(Records drawn from a dataset)
□ □ □ □ □
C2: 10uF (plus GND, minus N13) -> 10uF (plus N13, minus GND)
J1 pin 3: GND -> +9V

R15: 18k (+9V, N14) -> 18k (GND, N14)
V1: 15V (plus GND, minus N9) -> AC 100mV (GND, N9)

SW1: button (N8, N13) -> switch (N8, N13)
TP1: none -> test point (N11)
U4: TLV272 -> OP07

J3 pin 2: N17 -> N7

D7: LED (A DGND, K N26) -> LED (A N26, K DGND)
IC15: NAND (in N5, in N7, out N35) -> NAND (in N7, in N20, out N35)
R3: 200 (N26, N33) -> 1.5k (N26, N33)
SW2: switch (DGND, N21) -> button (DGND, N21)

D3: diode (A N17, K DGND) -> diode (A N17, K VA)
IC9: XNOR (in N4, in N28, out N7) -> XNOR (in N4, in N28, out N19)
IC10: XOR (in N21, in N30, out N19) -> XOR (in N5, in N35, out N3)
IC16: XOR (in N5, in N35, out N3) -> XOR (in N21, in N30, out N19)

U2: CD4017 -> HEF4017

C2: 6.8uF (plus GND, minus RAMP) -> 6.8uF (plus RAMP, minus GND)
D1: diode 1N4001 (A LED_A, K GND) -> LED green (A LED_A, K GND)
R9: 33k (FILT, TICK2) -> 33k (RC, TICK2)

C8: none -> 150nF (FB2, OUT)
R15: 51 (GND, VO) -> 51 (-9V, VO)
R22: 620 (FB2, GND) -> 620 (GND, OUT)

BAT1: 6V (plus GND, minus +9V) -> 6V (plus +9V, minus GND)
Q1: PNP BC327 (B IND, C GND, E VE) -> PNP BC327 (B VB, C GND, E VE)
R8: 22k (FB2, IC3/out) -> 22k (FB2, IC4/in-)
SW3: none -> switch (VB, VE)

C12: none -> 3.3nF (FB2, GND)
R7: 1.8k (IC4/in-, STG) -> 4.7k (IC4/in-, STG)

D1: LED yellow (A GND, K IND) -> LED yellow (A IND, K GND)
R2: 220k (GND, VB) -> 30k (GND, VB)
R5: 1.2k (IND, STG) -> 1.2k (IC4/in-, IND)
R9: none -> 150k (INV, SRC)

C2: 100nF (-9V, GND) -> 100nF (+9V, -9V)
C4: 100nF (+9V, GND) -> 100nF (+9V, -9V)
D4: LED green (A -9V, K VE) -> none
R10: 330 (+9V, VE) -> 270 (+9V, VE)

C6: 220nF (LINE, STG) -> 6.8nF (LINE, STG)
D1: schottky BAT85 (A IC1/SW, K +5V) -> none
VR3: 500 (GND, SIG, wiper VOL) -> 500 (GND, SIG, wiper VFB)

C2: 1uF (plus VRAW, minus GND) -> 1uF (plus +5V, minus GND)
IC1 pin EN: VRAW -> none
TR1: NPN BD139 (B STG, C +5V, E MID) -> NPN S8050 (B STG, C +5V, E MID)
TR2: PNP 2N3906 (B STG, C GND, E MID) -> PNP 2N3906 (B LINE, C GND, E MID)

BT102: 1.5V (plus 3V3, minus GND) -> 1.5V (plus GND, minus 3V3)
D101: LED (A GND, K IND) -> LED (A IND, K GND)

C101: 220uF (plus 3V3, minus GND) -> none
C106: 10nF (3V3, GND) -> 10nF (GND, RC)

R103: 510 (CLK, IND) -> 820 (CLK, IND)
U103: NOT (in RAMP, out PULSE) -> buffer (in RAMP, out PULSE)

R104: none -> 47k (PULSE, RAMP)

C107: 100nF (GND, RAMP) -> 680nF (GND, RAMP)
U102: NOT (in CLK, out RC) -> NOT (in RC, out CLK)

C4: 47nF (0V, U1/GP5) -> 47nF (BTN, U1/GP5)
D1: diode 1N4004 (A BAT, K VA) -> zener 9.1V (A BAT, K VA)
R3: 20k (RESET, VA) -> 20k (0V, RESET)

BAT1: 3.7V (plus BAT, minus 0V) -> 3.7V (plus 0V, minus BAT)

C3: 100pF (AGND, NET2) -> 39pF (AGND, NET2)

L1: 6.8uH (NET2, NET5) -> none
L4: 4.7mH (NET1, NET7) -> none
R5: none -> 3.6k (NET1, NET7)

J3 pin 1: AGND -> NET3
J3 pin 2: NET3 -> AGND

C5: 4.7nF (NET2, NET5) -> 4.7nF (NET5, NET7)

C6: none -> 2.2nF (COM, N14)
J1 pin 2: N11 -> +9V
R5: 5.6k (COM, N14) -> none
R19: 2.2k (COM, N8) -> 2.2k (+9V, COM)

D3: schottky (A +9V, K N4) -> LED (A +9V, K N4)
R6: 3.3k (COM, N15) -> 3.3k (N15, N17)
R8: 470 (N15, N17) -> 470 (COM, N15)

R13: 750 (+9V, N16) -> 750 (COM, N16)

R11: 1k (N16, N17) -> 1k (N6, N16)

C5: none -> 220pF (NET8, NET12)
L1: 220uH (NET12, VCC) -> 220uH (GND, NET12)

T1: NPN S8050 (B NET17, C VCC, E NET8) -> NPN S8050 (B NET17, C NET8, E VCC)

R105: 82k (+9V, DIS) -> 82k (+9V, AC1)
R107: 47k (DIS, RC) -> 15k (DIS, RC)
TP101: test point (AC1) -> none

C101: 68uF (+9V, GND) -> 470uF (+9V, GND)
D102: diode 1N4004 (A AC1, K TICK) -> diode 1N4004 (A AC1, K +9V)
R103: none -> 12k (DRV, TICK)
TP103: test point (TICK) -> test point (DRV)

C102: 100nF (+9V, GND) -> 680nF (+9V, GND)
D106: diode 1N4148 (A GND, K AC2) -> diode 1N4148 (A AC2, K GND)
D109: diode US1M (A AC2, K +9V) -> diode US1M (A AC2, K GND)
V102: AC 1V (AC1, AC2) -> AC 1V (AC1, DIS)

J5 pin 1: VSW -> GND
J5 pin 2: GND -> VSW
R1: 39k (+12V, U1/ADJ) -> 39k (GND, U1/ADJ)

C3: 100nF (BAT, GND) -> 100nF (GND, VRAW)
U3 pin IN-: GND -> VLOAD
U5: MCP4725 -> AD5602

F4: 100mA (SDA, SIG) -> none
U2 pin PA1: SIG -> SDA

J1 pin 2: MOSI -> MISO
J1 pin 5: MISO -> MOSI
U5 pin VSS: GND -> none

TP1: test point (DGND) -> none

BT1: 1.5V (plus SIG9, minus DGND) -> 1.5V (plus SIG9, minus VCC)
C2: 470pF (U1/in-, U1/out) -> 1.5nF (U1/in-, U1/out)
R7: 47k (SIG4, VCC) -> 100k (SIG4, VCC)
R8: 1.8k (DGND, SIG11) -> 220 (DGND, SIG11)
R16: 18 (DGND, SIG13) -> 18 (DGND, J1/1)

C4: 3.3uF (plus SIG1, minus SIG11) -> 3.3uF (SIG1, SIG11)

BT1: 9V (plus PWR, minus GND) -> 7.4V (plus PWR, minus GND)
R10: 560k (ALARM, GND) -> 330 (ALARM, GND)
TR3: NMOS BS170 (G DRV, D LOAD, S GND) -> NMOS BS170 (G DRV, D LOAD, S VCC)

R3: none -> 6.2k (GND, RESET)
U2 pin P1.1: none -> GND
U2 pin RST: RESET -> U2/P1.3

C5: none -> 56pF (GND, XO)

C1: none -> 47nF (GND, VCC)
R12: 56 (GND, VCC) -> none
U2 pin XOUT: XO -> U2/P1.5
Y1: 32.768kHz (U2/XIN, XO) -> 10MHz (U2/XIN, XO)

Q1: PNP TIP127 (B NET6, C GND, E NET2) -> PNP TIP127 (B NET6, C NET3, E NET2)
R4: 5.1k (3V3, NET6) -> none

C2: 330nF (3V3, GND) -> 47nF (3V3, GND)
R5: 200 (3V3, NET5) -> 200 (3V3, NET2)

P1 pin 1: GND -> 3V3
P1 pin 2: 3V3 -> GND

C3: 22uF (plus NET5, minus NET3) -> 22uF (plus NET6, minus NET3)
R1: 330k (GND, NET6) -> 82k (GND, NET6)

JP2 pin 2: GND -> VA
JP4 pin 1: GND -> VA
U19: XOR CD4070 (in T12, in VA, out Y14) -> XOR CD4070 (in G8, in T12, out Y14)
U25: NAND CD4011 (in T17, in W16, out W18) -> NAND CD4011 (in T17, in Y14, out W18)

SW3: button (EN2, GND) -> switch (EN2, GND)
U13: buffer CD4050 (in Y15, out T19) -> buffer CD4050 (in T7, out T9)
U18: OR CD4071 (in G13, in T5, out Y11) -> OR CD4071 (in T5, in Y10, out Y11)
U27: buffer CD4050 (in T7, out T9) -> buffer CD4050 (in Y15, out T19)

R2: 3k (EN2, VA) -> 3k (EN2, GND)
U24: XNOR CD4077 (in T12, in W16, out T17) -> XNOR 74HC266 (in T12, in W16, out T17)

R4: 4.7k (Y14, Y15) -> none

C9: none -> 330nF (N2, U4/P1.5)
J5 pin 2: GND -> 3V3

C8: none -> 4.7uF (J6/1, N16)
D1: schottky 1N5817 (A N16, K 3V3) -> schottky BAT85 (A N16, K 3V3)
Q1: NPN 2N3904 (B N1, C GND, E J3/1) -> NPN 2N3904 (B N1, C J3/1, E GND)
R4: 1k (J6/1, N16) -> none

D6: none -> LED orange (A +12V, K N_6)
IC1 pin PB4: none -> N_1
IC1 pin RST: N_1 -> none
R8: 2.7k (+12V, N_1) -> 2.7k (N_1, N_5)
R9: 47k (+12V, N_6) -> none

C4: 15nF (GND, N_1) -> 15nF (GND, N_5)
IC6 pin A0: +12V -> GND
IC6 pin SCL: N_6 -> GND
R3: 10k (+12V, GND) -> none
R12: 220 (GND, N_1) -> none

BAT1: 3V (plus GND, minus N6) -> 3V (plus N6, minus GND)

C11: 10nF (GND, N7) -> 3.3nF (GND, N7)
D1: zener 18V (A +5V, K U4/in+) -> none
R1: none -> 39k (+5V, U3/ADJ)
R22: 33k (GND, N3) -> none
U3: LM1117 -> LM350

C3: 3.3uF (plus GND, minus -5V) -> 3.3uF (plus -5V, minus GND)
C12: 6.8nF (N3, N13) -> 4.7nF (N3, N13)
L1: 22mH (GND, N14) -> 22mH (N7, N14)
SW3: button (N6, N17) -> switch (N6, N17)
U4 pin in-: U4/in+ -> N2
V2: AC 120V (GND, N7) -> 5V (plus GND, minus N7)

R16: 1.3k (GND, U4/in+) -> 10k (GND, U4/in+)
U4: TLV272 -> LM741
□ □ □ □ □
Exercise brief — Among the records above, only the lines between the line holding "U13: buffer CD4050" and the line holding "R4: 1k (J6/1, N16) -> none", inclusive, are to be output, exactly as written.

Result of this task —
U13: buffer CD4050 (in Y15, out T19) -> buffer CD4050 (in T7, out T9)
U18: OR CD4071 (in G13, in T5, out Y11) -> OR CD4071 (in T5, in Y10, out Y11)
U27: buffer CD4050 (in T7, out T9) -> buffer CD4050 (in Y15, out T19)

R2: 3k (EN2, VA) -> 3k (EN2, GND)
U24: XNOR CD4077 (in T12, in W16, out T17) -> XNOR 74HC266 (in T12, in W16, out T17)

R4: 4.7k (Y14, Y15) -> none

C9: none -> 330nF (N2, U4/P1.5)
J5 pin 2: GND -> 3V3

C8: none -> 4.7uF (J6/1, N16)
D1: schottky 1N5817 (A N16, K 3V3) -> schottky BAT85 (A N16, K 3V3)
Q1: NPN 2N3904 (B N1, C GND, E J3/1) -> NPN 2N3904 (B N1, C J3/1, E GND)
R4: 1k (J6/1, N16) -> none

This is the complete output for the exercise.